• [Work task]:
Give back every line of the data exactly. Pictures are not part of the copy.

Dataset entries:
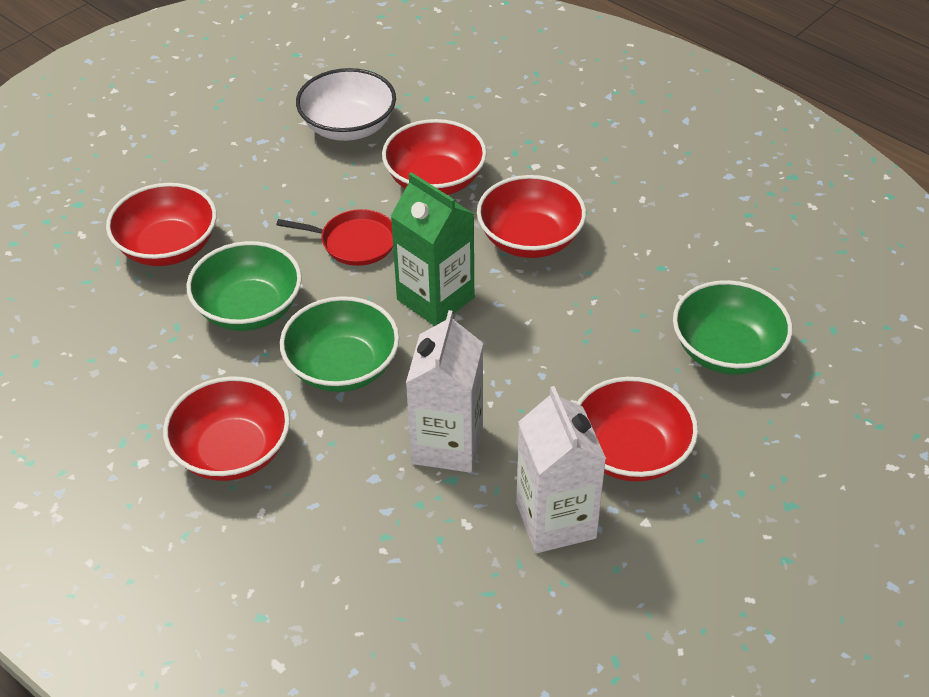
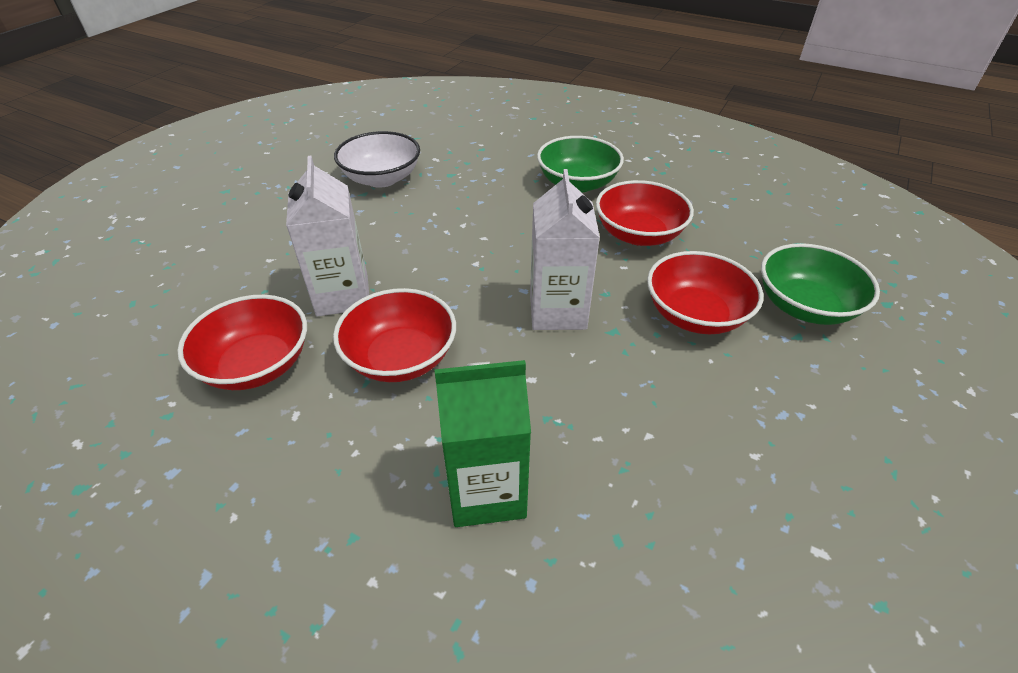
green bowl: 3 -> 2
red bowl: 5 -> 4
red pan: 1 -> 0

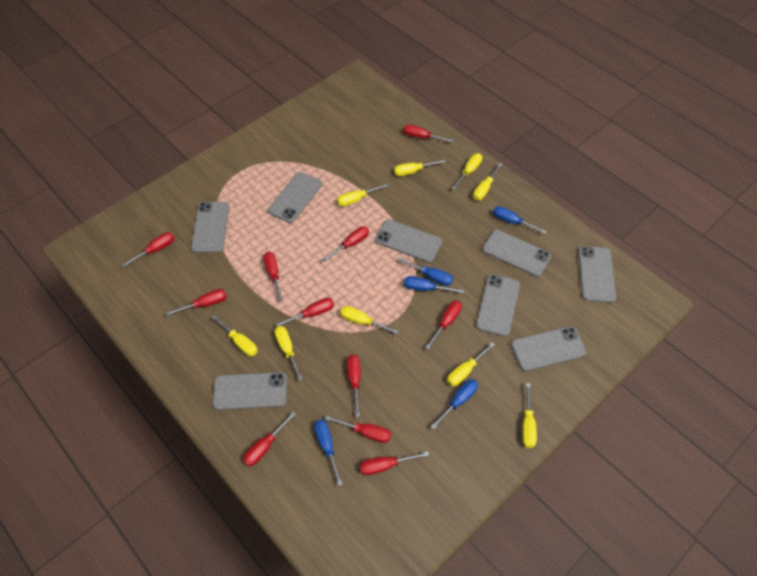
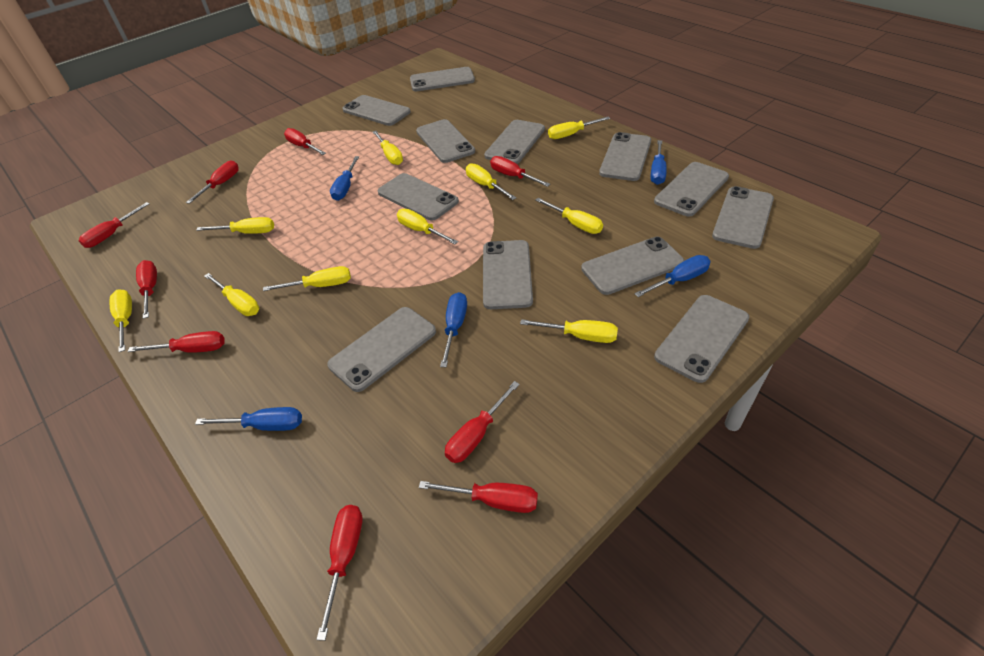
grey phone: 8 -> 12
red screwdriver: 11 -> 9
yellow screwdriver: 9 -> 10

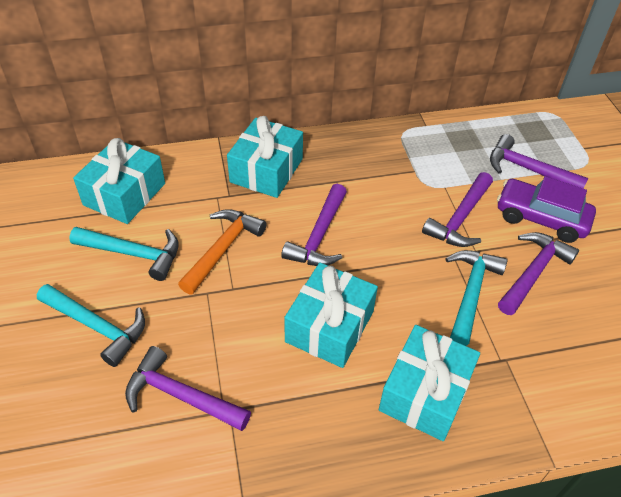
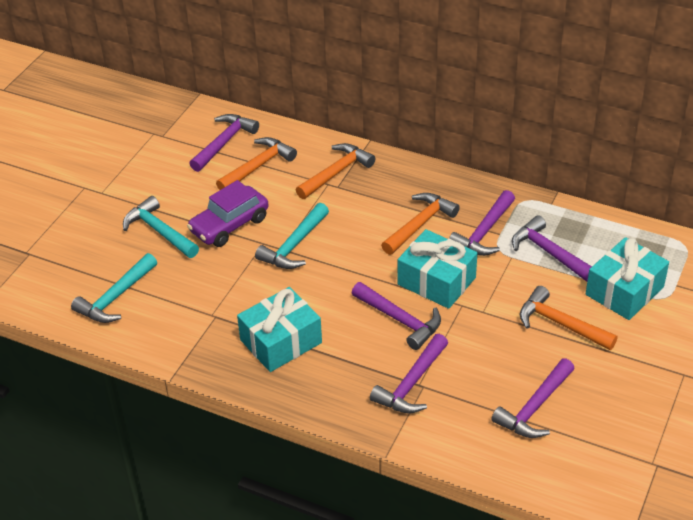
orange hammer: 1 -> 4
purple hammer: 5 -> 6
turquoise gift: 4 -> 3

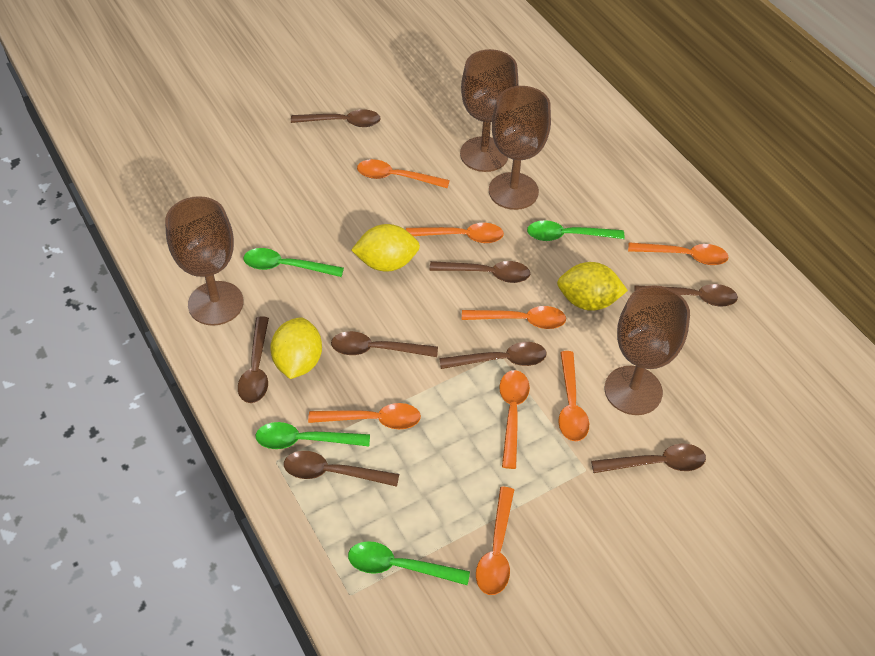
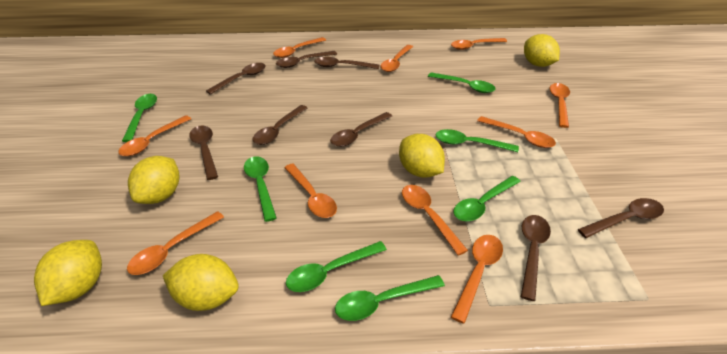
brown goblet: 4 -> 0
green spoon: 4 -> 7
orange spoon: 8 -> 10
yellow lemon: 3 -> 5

• [Expected answer]:
green bowl: 3 -> 2
red bowl: 5 -> 4
red pan: 1 -> 0

grey phone: 8 -> 12
red screwdriver: 11 -> 9
yellow screwdriver: 9 -> 10

orange hammer: 1 -> 4
purple hammer: 5 -> 6
turquoise gift: 4 -> 3

brown goblet: 4 -> 0
green spoon: 4 -> 7
orange spoon: 8 -> 10
yellow lemon: 3 -> 5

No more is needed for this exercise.